→ **Exercise**: Each line below should be repeated exactly as written, with no pictures carried over.
• • •
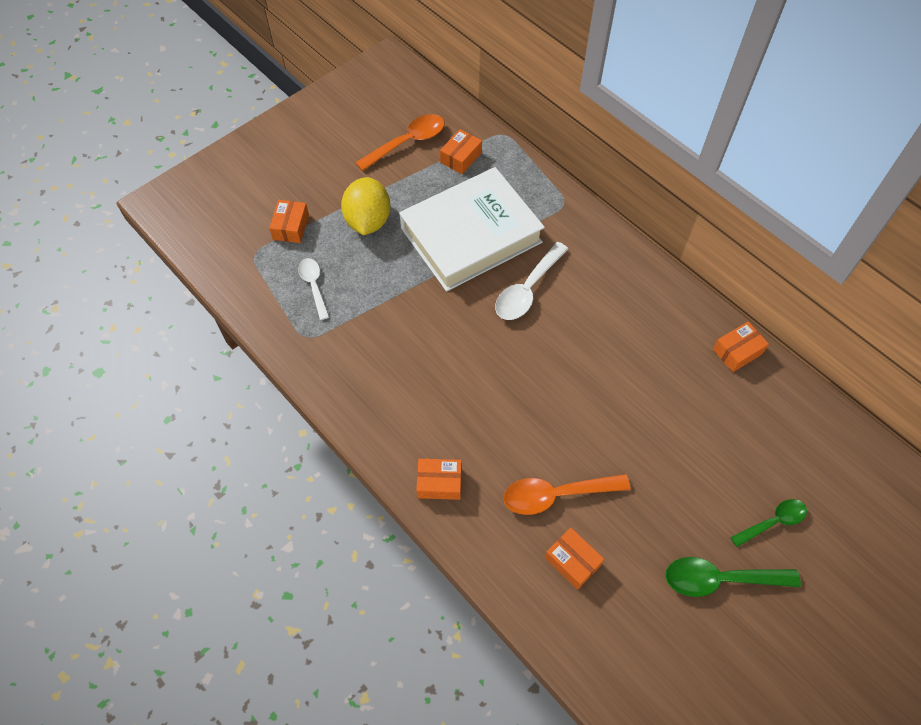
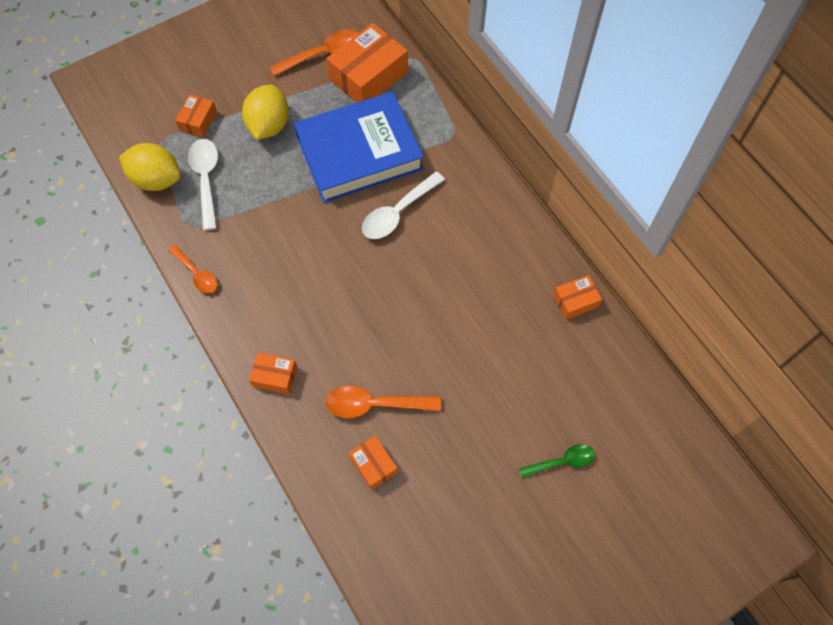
camera: 10 degrees right, 5 degrees up
white spoon [298,258,329,320] -> white spoon [188,139,218,230], size x1.53
white book [399,167,545,291] -> blue book [294,91,424,203]
orange box [440,129,482,174] -> orange box [326,23,408,103], size x1.93
green spoon [665,557,801,597] -> none
none -> yellow lemon [119,143,181,191]
none -> orange spoon [169,244,218,293]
• • •
→ **Response for this exercise**:
camera: 10 degrees right, 5 degrees up
white spoon [298,258,329,320] -> white spoon [188,139,218,230], size x1.53
white book [399,167,545,291] -> blue book [294,91,424,203]
orange box [440,129,482,174] -> orange box [326,23,408,103], size x1.93
green spoon [665,557,801,597] -> none
none -> yellow lemon [119,143,181,191]
none -> orange spoon [169,244,218,293]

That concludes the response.